• Input material
──────

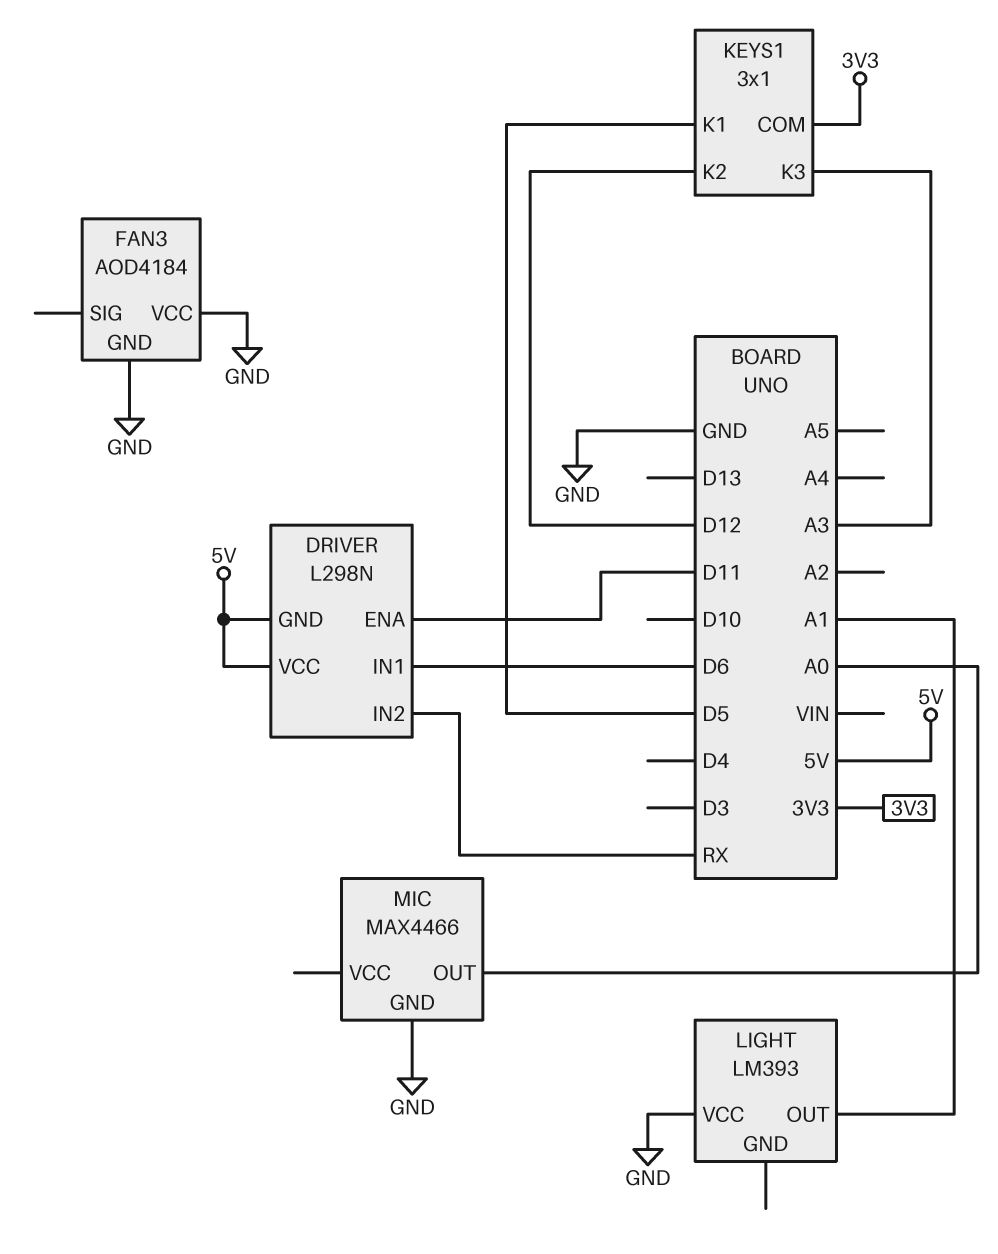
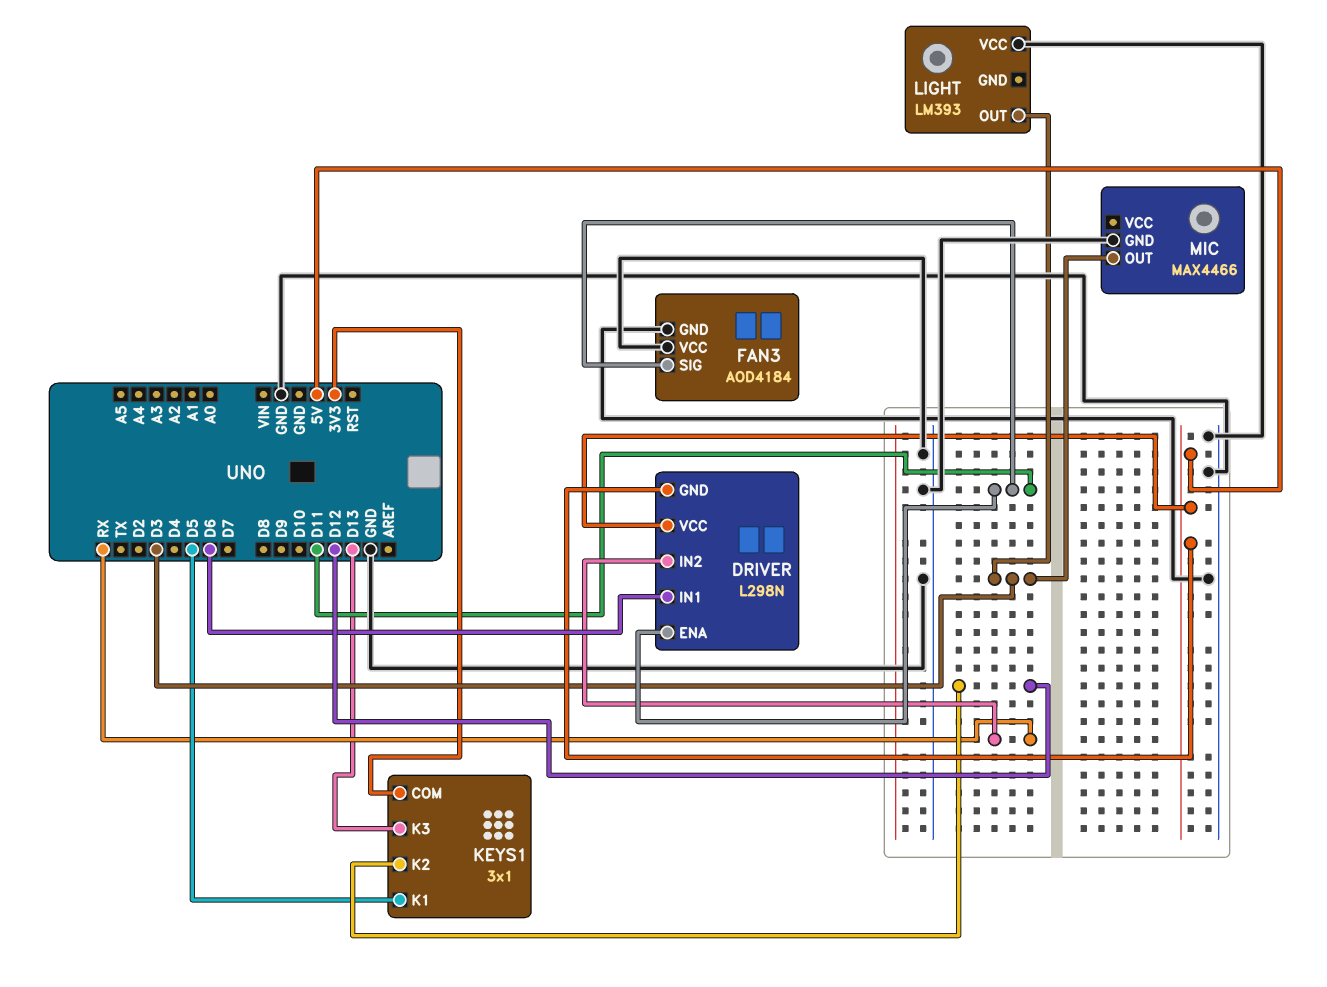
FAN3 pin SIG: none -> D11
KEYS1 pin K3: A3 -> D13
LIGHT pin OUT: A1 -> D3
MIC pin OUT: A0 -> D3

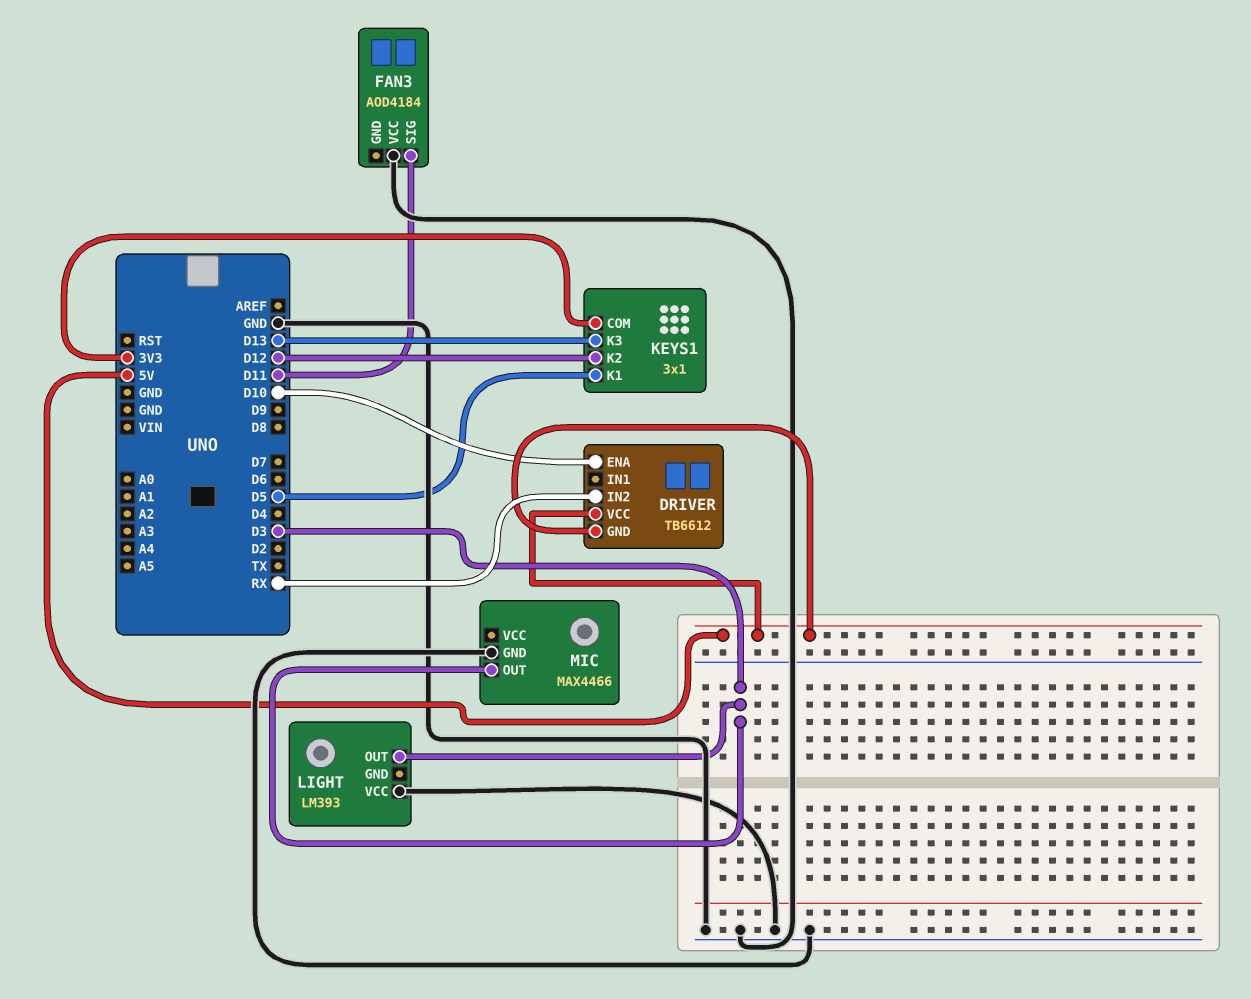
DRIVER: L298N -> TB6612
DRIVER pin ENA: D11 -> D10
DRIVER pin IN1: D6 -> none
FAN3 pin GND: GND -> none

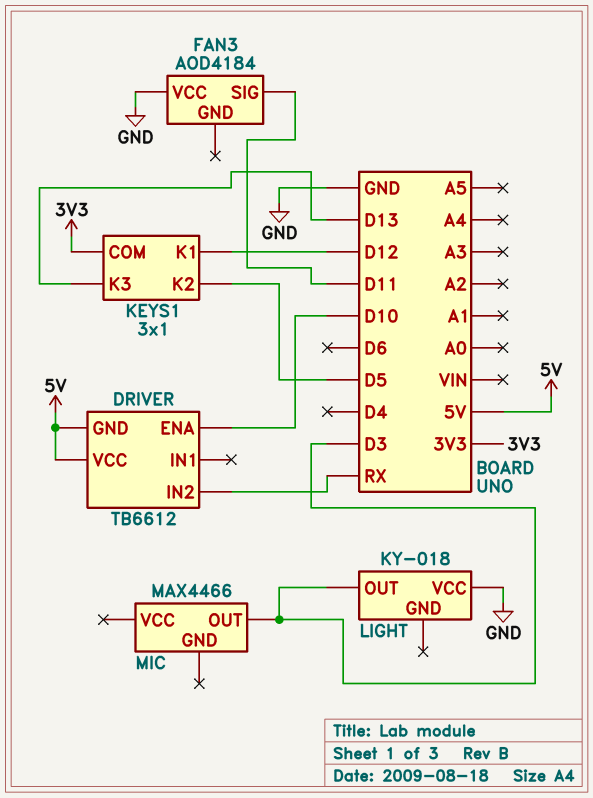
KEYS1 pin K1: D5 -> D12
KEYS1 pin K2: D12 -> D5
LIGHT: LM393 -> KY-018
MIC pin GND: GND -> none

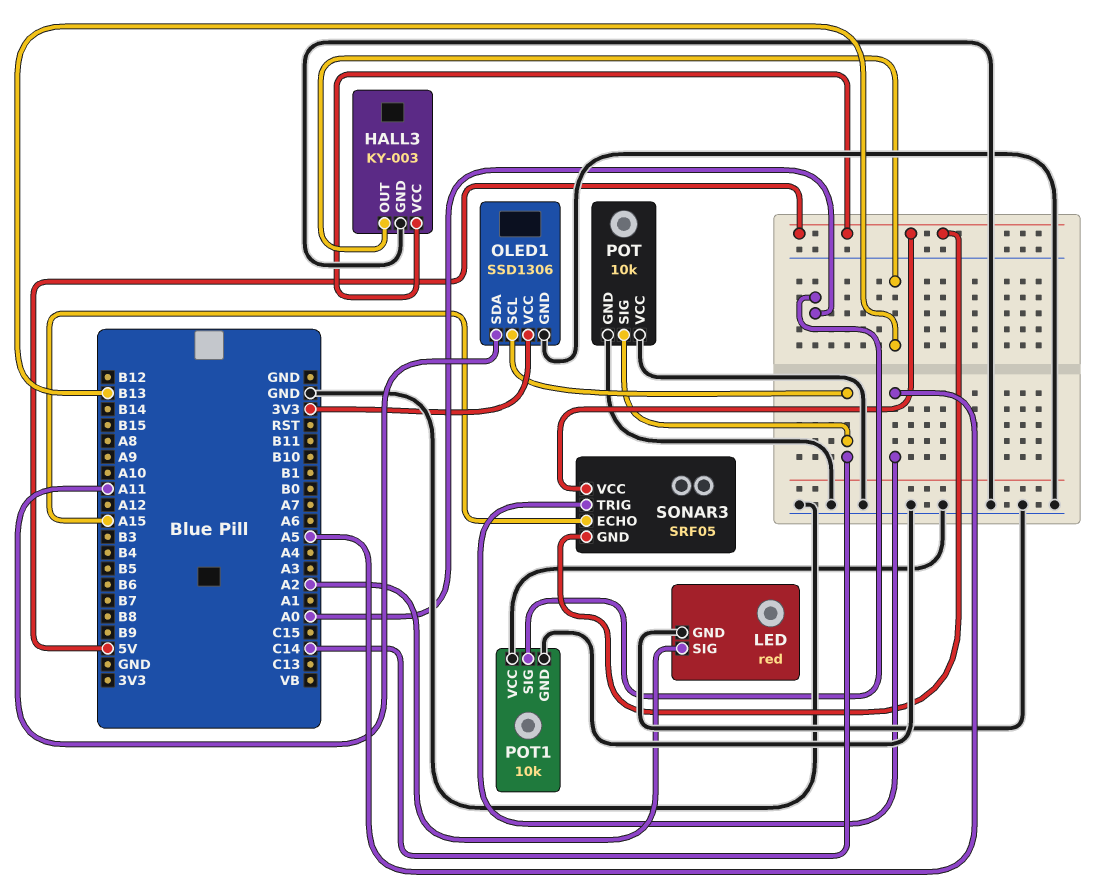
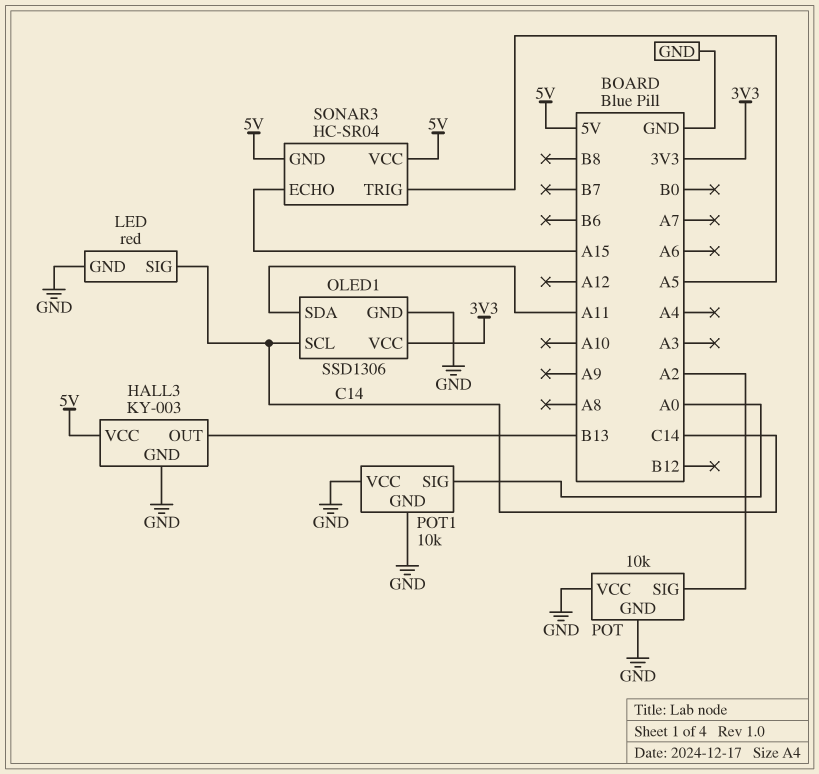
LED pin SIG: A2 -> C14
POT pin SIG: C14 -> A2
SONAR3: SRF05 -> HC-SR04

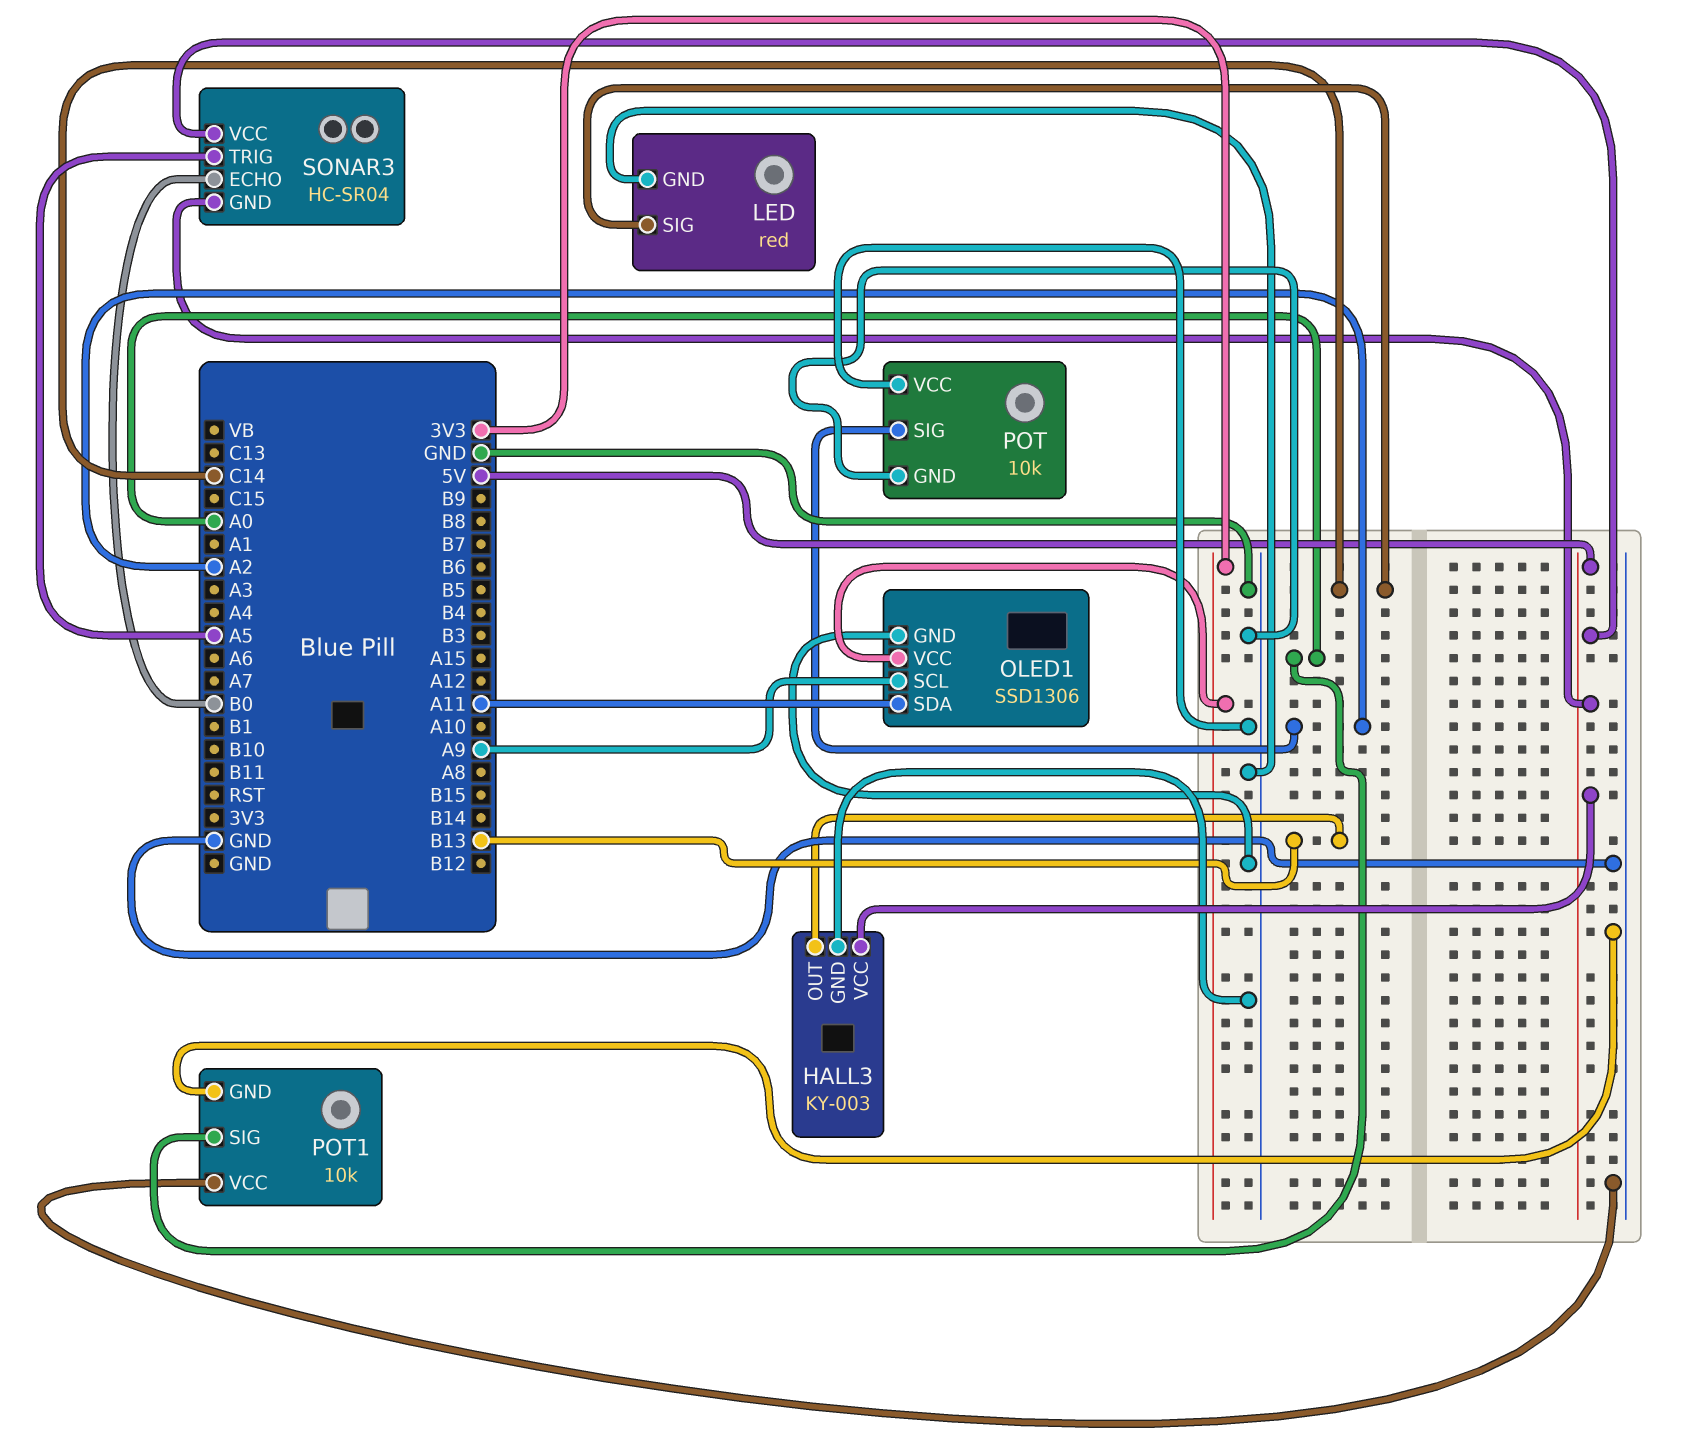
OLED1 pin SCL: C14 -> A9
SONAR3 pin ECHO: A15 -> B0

──────

Word for word, restate the material above; do not carry over the pictures.

FAN3 pin SIG: none -> D11
KEYS1 pin K3: A3 -> D13
LIGHT pin OUT: A1 -> D3
MIC pin OUT: A0 -> D3

DRIVER: L298N -> TB6612
DRIVER pin ENA: D11 -> D10
DRIVER pin IN1: D6 -> none
FAN3 pin GND: GND -> none

KEYS1 pin K1: D5 -> D12
KEYS1 pin K2: D12 -> D5
LIGHT: LM393 -> KY-018
MIC pin GND: GND -> none

LED pin SIG: A2 -> C14
POT pin SIG: C14 -> A2
SONAR3: SRF05 -> HC-SR04

OLED1 pin SCL: C14 -> A9
SONAR3 pin ECHO: A15 -> B0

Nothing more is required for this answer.